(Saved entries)
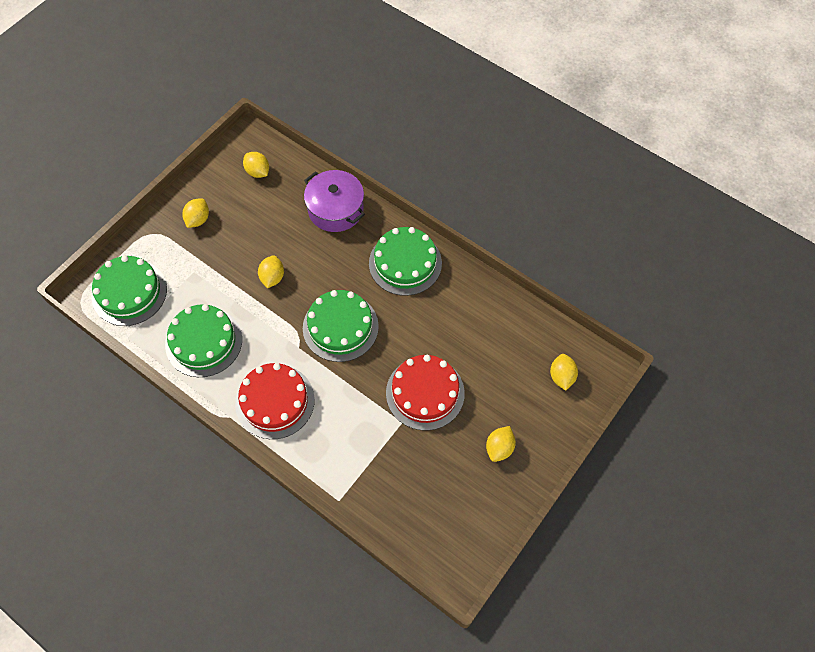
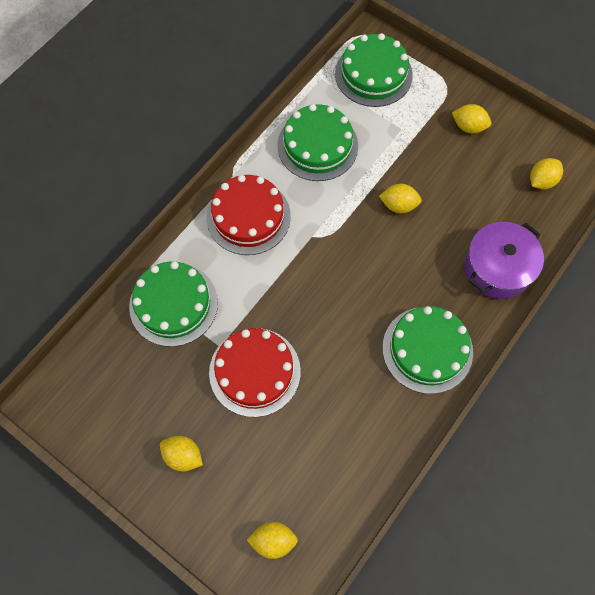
camera: 90 degrees right, 5 degrees up
(340, 327) = (338, 278): green cake -> green cake (173, 304)

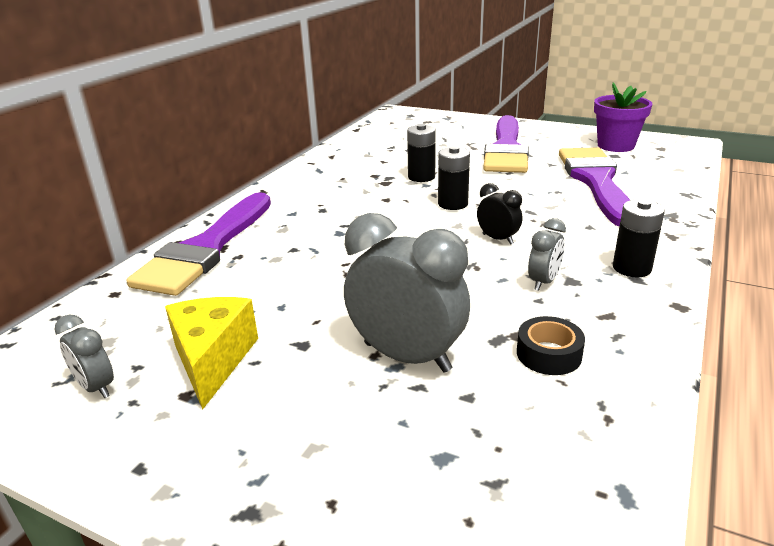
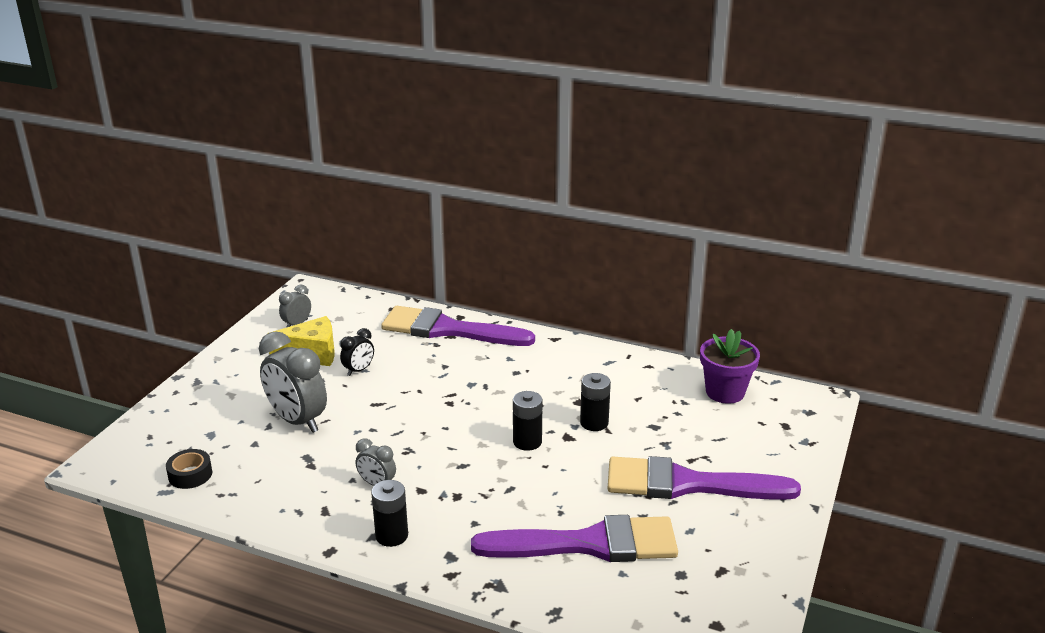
camera: 85 degrees right, 0 degrees up
(407, 357) = (297, 421): grey clock -> grey clock turned 105 degrees clockwise
(497, 239) = (452, 465): black clock -> black clock (358, 370)
(548, 354) = (285, 477): black tape -> black tape (190, 475)
(615, 146) = (718, 581): purple flower pot -> purple flower pot (725, 392)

== Requirement ==
Return the lines above exactly; the images are not part of the copy.

== Exercise answer ==
camera: 90 degrees right, 5 degrees up
(340, 327) = (338, 278): green cake -> green cake (173, 304)

camera: 85 degrees right, 0 degrees up
(407, 357) = (297, 421): grey clock -> grey clock turned 105 degrees clockwise
(497, 239) = (452, 465): black clock -> black clock (358, 370)
(548, 354) = (285, 477): black tape -> black tape (190, 475)
(615, 146) = (718, 581): purple flower pot -> purple flower pot (725, 392)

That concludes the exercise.